■ Exercise goal ■
Identify each line of the data below that contains the string "kern", and copy those lines.

** Begin Task material **

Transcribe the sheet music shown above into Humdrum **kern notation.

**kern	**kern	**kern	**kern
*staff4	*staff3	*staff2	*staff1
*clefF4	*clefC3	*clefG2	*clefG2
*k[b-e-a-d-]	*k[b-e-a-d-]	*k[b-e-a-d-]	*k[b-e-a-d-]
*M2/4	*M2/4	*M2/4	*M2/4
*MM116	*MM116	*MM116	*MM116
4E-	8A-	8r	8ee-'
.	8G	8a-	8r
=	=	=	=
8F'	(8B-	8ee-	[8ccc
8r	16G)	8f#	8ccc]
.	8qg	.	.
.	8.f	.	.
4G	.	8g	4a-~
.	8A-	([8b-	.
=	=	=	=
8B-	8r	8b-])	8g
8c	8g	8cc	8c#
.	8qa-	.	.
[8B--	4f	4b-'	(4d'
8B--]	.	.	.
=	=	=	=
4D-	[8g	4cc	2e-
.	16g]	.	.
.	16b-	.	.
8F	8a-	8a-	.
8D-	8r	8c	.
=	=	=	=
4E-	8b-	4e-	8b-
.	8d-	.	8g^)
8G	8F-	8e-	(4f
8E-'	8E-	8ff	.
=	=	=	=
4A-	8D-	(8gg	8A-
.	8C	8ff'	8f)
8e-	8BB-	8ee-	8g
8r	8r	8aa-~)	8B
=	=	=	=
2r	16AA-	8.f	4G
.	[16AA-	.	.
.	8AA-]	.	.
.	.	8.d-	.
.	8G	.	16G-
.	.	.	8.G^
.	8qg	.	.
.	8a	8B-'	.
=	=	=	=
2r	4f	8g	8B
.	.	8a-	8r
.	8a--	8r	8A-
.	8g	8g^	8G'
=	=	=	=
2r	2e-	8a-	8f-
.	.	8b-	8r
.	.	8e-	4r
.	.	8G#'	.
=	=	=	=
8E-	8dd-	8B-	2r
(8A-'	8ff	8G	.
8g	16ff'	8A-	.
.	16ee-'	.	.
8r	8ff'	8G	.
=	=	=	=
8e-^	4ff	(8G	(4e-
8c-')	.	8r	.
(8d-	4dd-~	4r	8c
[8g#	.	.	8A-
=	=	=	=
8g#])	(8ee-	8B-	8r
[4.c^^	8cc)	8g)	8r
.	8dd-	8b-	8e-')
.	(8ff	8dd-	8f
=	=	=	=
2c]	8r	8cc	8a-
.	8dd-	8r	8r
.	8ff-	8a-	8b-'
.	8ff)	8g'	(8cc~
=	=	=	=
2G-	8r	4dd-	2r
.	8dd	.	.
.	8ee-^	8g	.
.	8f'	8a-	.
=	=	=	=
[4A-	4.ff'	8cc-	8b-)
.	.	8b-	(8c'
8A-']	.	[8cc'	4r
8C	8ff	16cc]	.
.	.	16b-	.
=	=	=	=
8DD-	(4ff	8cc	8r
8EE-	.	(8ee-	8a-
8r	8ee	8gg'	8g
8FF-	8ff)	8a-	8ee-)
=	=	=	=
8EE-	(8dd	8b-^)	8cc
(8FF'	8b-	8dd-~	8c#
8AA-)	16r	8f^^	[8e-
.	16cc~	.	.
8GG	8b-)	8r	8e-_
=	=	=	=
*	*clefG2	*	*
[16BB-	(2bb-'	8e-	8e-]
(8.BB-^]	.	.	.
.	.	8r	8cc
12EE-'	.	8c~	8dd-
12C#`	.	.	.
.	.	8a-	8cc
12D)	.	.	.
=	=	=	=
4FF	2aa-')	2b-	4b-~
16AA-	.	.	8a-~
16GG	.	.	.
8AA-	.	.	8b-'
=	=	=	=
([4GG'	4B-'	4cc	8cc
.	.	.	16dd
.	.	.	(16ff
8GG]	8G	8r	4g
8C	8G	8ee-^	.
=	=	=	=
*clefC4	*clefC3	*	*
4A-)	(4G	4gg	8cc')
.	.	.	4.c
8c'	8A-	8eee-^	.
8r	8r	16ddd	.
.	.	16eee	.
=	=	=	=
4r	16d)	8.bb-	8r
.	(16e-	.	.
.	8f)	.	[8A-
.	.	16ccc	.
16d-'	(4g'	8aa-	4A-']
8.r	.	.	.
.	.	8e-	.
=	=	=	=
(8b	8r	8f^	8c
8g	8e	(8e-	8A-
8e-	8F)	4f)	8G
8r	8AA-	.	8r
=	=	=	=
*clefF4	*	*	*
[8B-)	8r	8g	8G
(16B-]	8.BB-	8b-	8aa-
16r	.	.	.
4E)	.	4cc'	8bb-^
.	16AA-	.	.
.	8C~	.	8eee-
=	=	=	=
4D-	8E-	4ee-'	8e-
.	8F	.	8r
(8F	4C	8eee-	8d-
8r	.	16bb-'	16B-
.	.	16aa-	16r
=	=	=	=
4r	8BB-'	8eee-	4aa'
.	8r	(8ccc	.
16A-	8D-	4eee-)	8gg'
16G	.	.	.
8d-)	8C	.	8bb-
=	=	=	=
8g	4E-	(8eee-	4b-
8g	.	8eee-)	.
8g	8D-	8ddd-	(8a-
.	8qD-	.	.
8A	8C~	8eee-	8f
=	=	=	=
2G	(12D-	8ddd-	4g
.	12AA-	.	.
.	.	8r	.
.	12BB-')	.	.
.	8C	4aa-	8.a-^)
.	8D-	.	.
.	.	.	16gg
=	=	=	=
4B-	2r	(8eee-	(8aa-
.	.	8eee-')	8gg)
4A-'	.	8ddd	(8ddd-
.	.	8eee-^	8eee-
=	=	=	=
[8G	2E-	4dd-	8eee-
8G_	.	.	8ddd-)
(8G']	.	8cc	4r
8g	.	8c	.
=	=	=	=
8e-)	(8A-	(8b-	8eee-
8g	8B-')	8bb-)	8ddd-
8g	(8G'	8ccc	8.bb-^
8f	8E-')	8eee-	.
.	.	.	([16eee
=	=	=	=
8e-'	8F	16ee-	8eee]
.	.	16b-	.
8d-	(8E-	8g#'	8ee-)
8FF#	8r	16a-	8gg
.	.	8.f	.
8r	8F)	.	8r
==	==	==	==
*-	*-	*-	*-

** End Task material **

■ Correct output ■
Transcribe the sheet music shown above into Humdrum **kern notation.
**kern	**kern	**kern	**kern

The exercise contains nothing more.